::: Records supplied

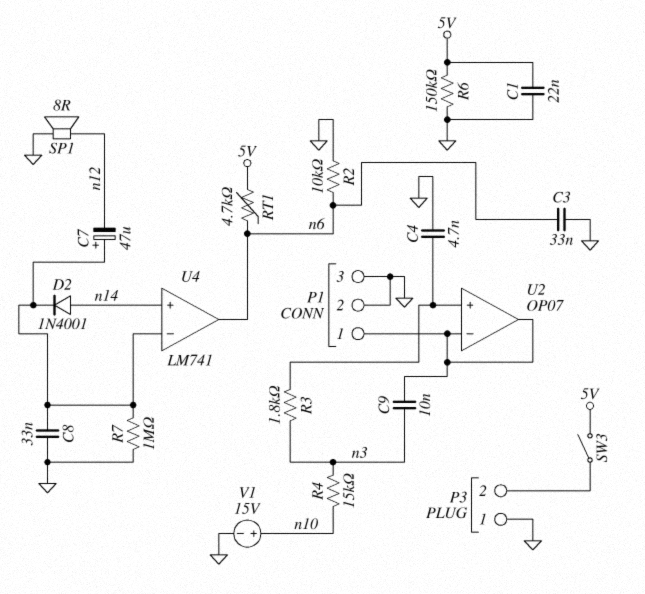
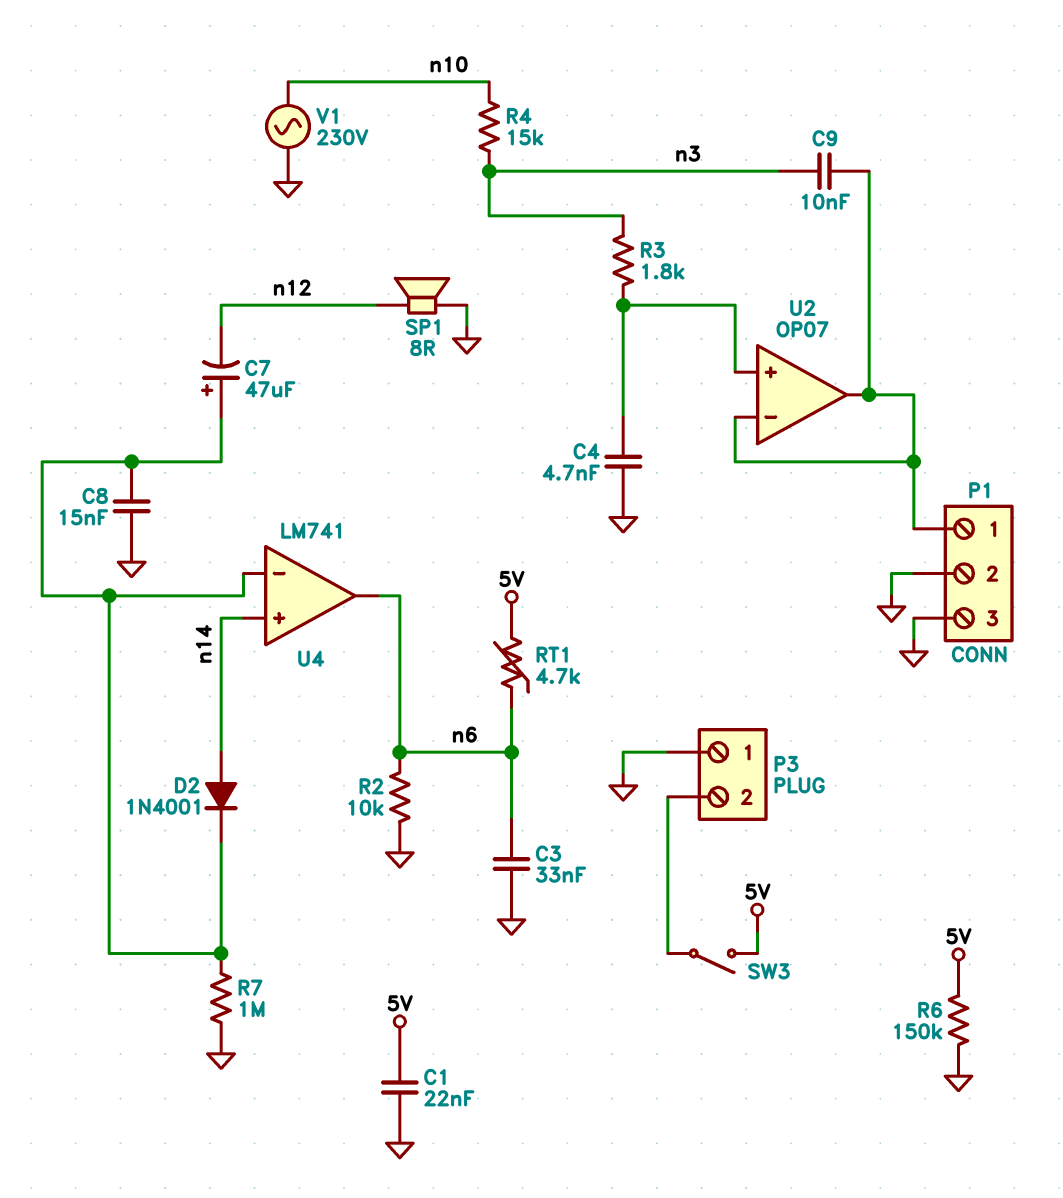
C8: 33nF (GND, U4/in-) -> 15nF (GND, U4/in-)
V1: 15V (plus n10, minus GND) -> AC 230V (GND, n10)

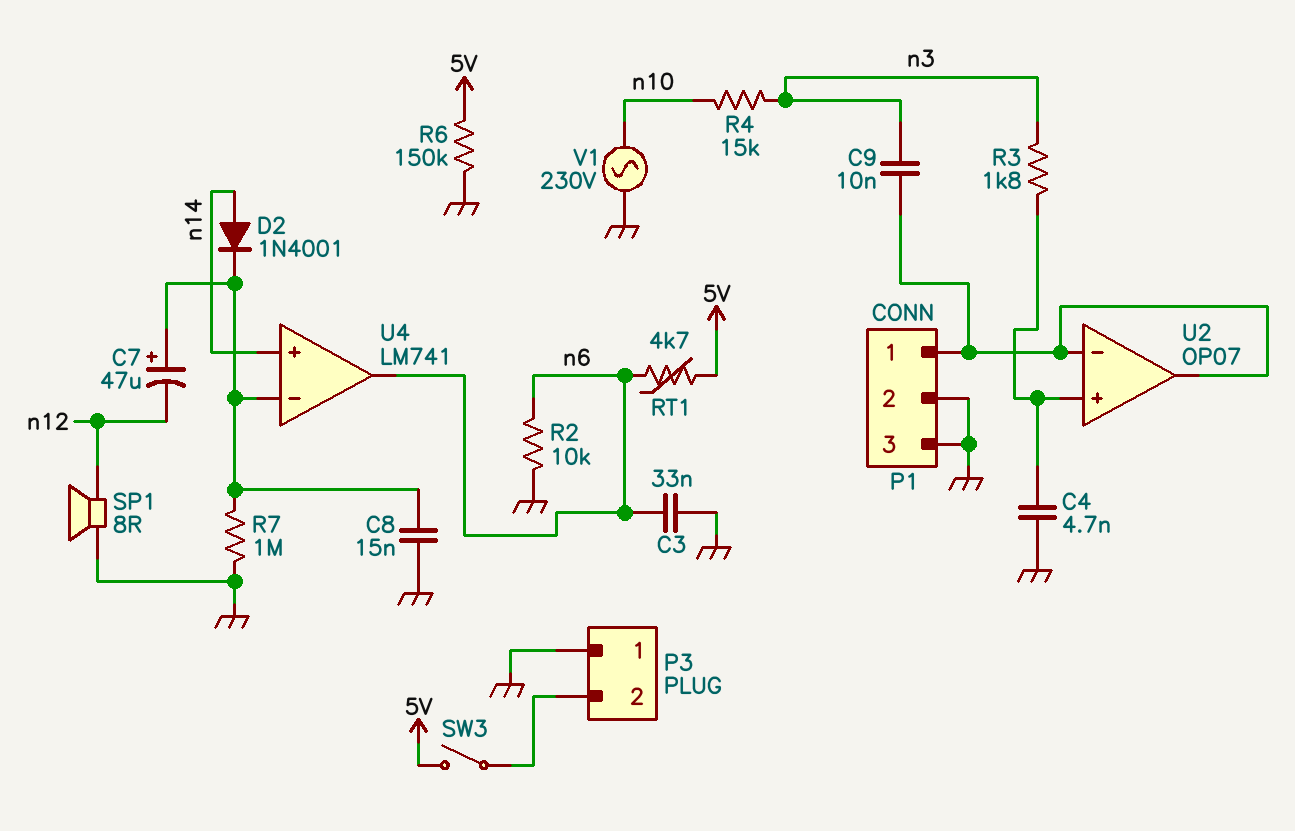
C1: 22nF (5V, GND) -> none

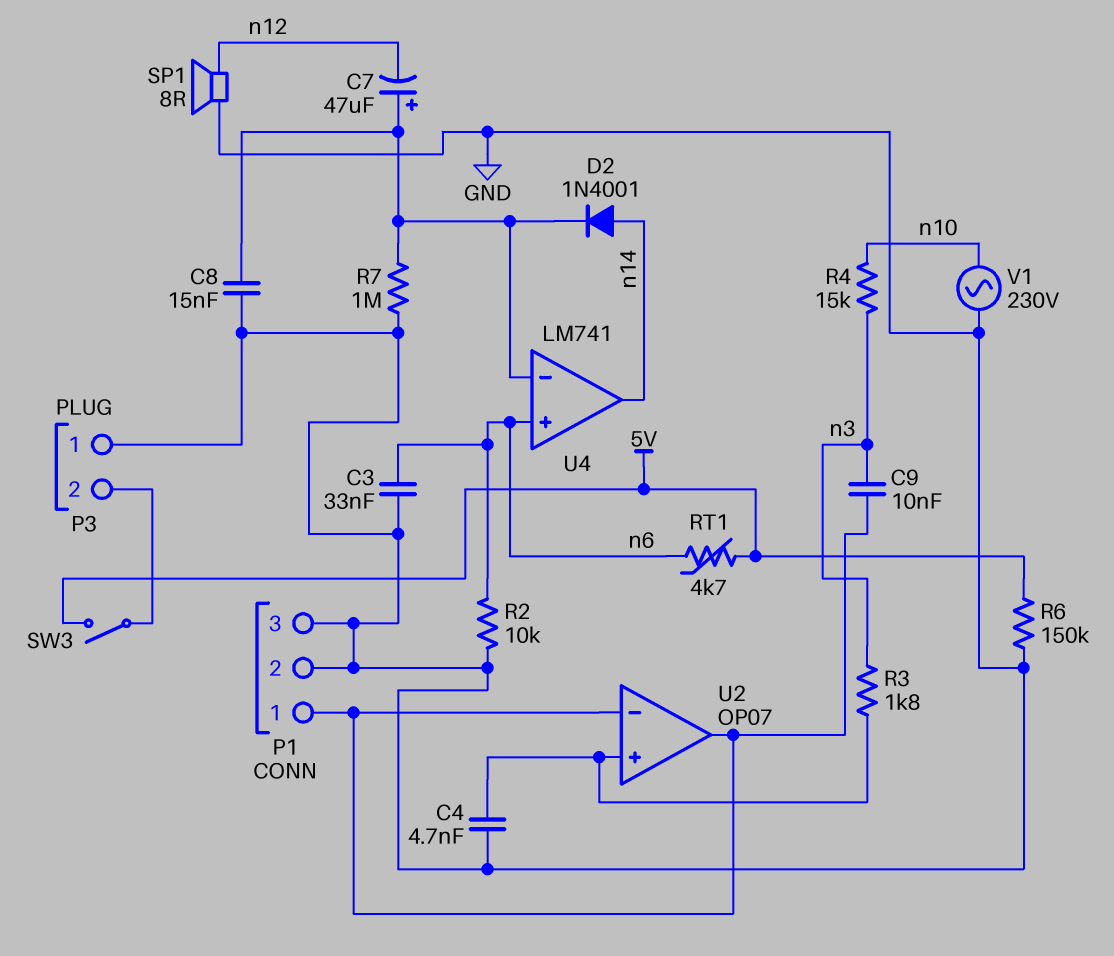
U4 pin in+: n14 -> n6
U4 pin out: n6 -> n14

::::::

• **What to work on**
Keep every word of the records and none of the pictures when you print them again.

• **Exercise output**
C8: 33nF (GND, U4/in-) -> 15nF (GND, U4/in-)
V1: 15V (plus n10, minus GND) -> AC 230V (GND, n10)

C1: 22nF (5V, GND) -> none

U4 pin in+: n14 -> n6
U4 pin out: n6 -> n14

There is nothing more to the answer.